[BEGIN]

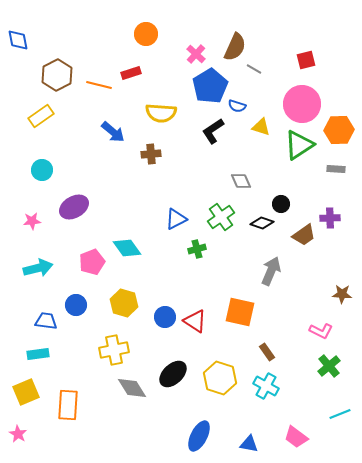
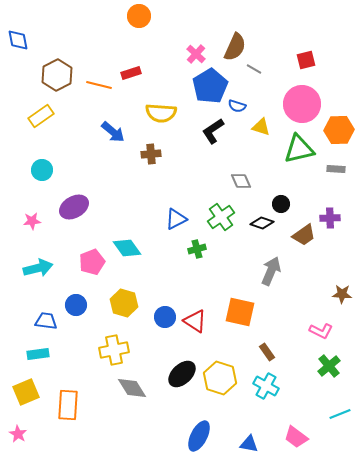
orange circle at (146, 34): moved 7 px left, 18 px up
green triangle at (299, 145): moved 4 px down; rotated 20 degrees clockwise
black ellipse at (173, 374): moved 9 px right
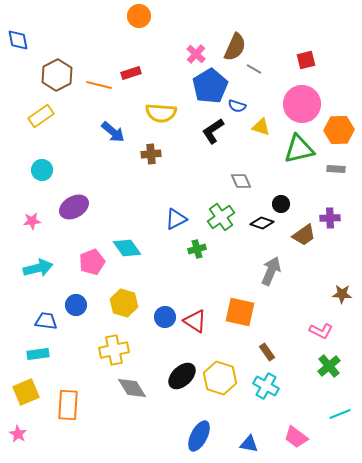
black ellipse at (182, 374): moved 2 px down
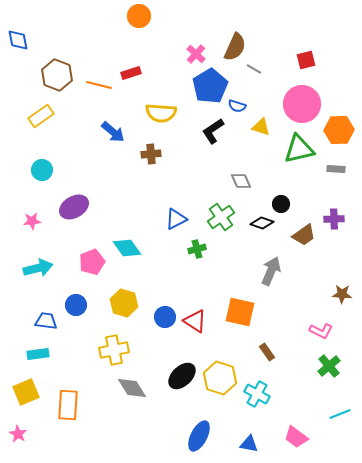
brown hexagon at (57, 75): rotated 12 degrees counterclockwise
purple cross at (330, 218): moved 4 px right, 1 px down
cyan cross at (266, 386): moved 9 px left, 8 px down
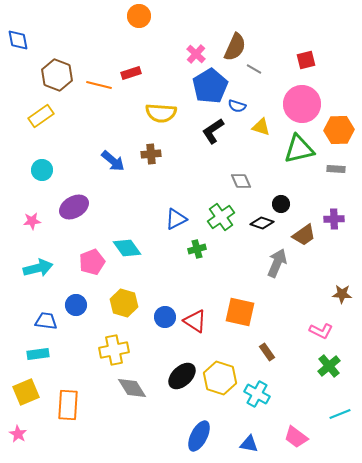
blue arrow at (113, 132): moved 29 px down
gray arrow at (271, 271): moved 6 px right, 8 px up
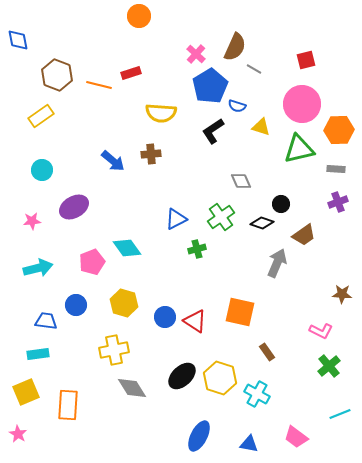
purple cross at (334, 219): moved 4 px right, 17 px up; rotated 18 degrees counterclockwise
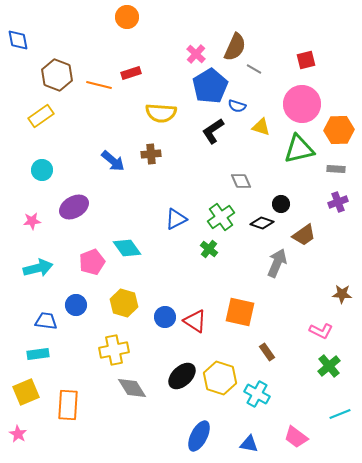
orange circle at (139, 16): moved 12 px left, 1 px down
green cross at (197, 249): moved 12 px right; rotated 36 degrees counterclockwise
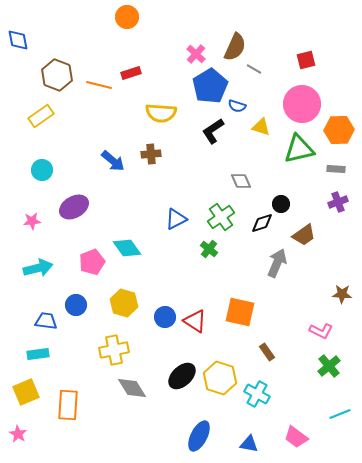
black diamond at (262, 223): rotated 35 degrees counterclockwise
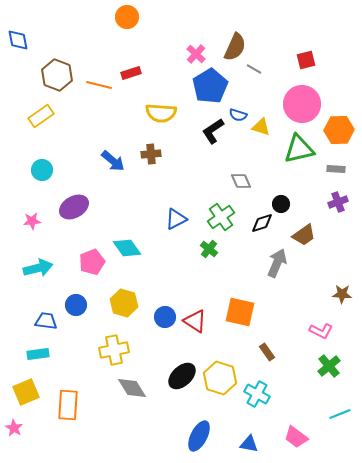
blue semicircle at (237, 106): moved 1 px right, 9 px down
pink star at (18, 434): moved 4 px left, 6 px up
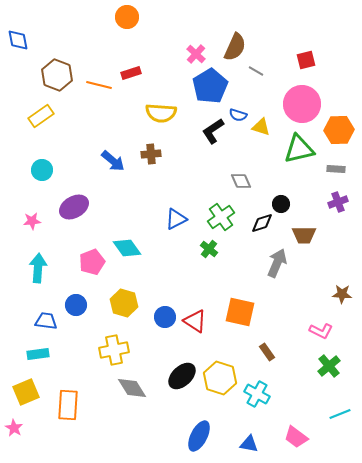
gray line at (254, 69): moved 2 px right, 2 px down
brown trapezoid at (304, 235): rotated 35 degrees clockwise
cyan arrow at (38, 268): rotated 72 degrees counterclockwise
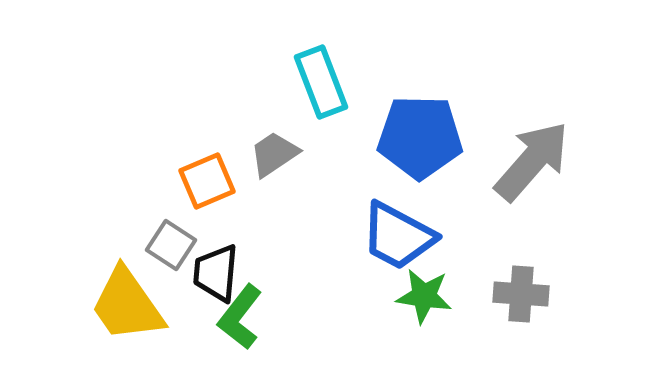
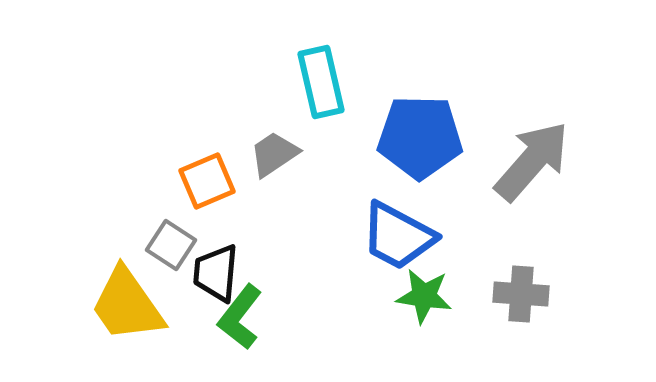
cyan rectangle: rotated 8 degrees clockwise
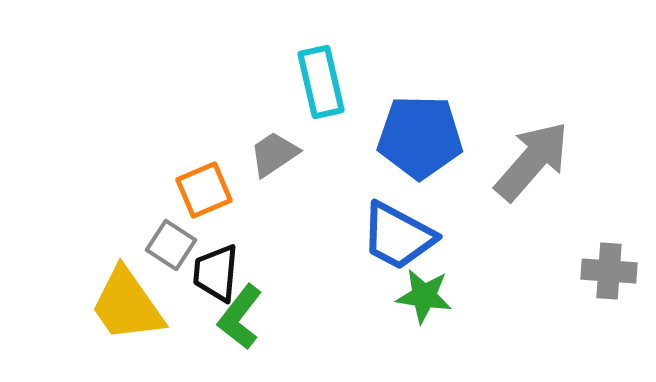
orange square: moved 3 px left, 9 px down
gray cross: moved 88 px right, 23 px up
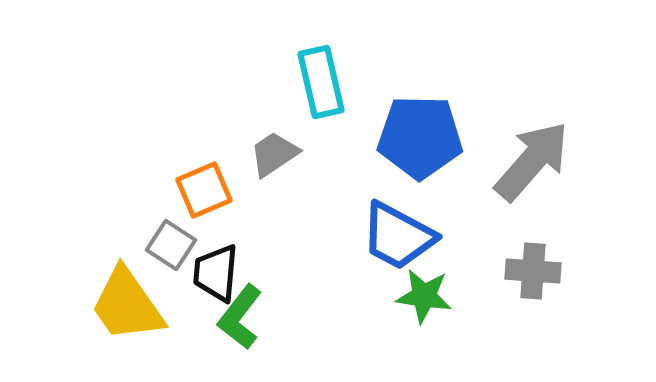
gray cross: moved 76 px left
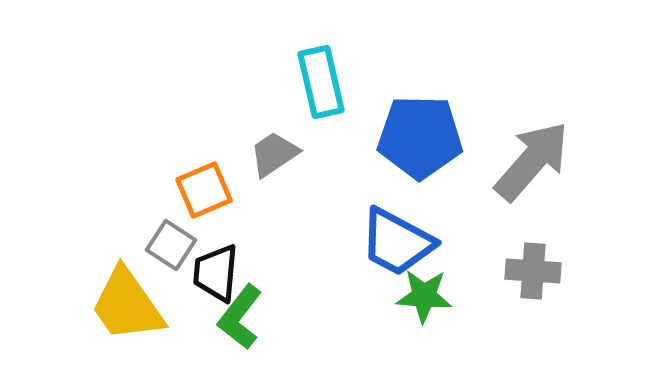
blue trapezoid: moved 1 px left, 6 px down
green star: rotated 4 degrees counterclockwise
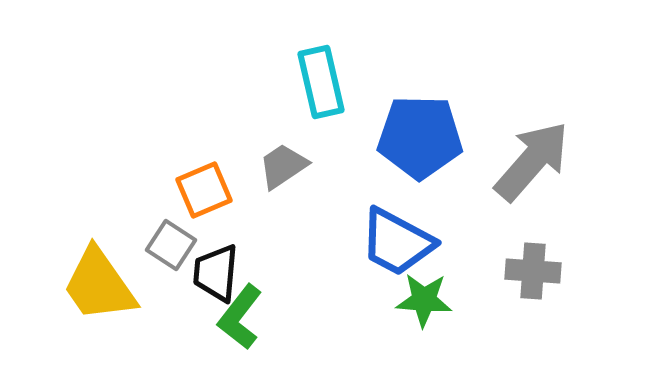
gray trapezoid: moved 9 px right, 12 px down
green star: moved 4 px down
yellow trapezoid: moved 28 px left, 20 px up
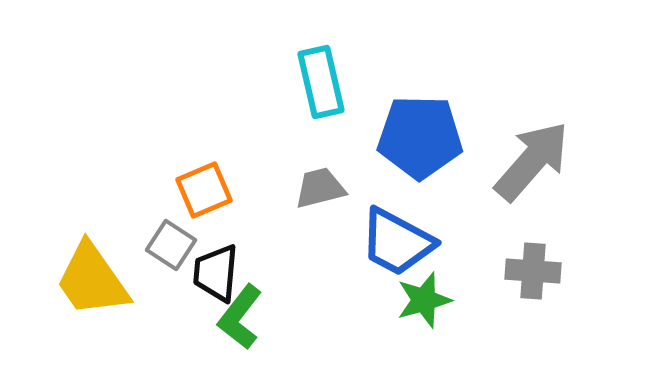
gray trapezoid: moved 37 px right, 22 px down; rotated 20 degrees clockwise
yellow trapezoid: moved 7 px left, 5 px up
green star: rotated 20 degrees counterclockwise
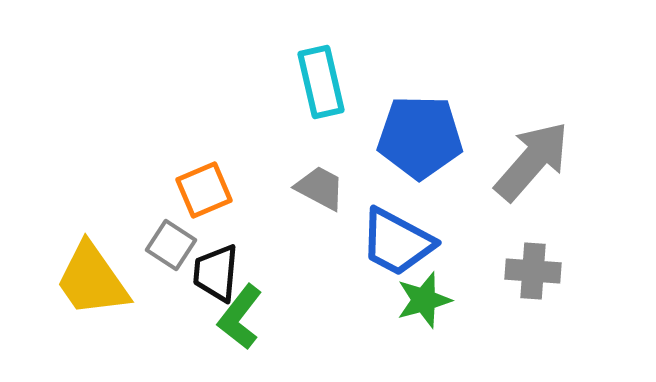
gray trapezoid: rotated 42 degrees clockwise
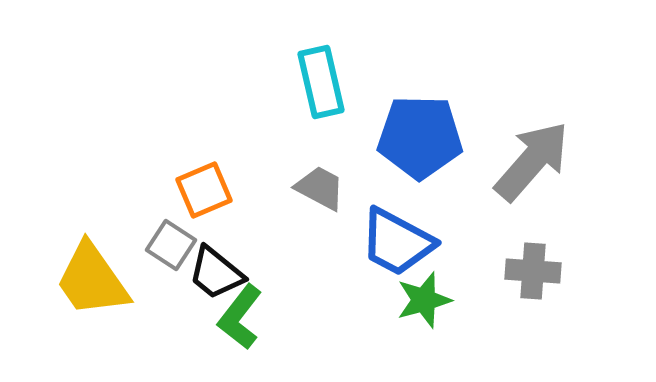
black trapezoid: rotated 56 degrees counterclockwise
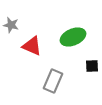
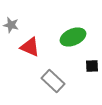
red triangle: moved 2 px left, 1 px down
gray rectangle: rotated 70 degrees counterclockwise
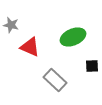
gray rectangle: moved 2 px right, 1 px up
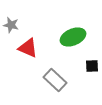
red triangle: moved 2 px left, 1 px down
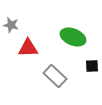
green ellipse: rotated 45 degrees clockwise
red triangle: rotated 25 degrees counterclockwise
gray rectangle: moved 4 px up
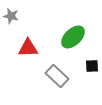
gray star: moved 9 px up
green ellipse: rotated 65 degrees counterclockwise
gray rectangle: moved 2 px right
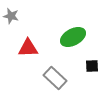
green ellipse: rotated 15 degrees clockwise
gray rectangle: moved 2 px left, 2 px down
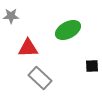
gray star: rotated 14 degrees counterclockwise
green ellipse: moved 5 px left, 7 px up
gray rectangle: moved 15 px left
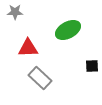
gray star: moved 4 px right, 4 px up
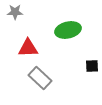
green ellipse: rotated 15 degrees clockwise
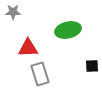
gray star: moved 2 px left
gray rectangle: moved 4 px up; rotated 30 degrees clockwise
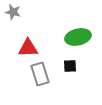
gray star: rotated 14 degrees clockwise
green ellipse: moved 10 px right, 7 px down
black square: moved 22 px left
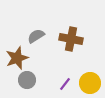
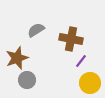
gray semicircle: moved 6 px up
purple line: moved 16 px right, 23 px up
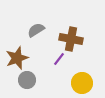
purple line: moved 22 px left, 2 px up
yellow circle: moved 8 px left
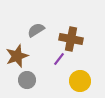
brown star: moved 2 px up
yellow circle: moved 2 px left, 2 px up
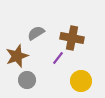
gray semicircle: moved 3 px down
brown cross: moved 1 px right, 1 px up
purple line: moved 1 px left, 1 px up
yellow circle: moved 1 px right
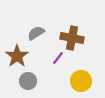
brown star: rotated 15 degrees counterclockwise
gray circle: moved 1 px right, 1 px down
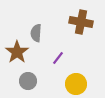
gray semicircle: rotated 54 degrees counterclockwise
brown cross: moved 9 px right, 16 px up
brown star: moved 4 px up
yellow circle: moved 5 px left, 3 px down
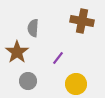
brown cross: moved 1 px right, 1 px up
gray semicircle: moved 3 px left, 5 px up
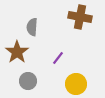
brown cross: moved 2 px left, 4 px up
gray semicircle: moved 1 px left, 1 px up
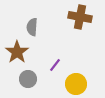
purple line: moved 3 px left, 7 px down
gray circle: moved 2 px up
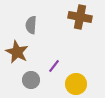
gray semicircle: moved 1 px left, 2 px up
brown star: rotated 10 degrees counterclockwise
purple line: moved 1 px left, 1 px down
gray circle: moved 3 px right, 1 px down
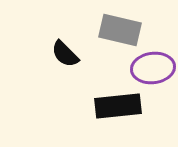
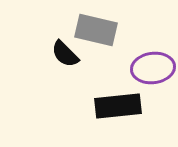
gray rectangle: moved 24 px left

[END]

Copy out the listing starting at the line that contains "gray semicircle: moved 1 px left, 2 px up" and continuing through the final line of the listing. Omit the picture markers.

gray semicircle: moved 1 px left, 2 px up
brown star: rotated 10 degrees counterclockwise
purple line: moved 1 px left, 1 px down
gray circle: moved 3 px right, 1 px down
gray rectangle: moved 24 px left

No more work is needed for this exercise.